:: What you should do ::
Each line of the data below holding the word "headphones" must be copied.
════════════════════
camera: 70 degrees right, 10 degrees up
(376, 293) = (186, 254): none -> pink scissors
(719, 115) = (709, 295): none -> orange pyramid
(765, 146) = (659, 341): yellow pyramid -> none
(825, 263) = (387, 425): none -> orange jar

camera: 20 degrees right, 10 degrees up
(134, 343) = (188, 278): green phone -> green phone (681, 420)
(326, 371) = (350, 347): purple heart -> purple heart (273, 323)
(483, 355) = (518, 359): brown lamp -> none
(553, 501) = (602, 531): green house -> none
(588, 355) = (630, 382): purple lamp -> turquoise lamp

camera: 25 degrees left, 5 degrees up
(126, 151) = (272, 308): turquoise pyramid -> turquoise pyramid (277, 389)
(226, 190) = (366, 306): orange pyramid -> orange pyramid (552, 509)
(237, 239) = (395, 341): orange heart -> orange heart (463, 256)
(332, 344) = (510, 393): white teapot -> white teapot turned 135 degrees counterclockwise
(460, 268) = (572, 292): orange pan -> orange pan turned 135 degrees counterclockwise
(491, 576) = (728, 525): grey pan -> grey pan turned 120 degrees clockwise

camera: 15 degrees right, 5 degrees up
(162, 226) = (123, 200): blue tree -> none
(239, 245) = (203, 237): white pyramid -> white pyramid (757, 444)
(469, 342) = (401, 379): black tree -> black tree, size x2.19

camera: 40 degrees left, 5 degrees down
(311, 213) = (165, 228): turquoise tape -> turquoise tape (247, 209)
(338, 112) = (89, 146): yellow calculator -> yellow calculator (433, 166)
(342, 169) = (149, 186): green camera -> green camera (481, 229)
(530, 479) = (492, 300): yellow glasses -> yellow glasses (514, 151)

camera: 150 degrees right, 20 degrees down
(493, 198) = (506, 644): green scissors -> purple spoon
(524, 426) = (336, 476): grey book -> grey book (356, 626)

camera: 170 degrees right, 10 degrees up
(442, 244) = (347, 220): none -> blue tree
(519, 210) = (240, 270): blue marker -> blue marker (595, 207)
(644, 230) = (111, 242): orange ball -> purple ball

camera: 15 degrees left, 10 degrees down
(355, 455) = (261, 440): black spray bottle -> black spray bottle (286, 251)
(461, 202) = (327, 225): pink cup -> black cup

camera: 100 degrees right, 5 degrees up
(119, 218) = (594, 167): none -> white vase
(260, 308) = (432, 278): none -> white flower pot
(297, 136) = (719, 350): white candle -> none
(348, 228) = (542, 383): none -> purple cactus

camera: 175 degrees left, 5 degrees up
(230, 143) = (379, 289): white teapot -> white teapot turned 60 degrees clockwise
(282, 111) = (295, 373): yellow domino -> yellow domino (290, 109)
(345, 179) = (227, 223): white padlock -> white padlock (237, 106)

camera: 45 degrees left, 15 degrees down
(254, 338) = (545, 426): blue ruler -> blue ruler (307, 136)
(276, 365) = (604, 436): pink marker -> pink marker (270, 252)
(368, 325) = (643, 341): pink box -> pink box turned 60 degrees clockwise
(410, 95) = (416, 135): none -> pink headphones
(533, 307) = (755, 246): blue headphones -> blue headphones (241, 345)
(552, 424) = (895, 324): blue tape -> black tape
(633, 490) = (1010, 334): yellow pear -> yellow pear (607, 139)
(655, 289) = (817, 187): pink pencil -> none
════════════════════
:: Result below ::
(410, 95) = (416, 135): none -> pink headphones
(533, 307) = (755, 246): blue headphones -> blue headphones (241, 345)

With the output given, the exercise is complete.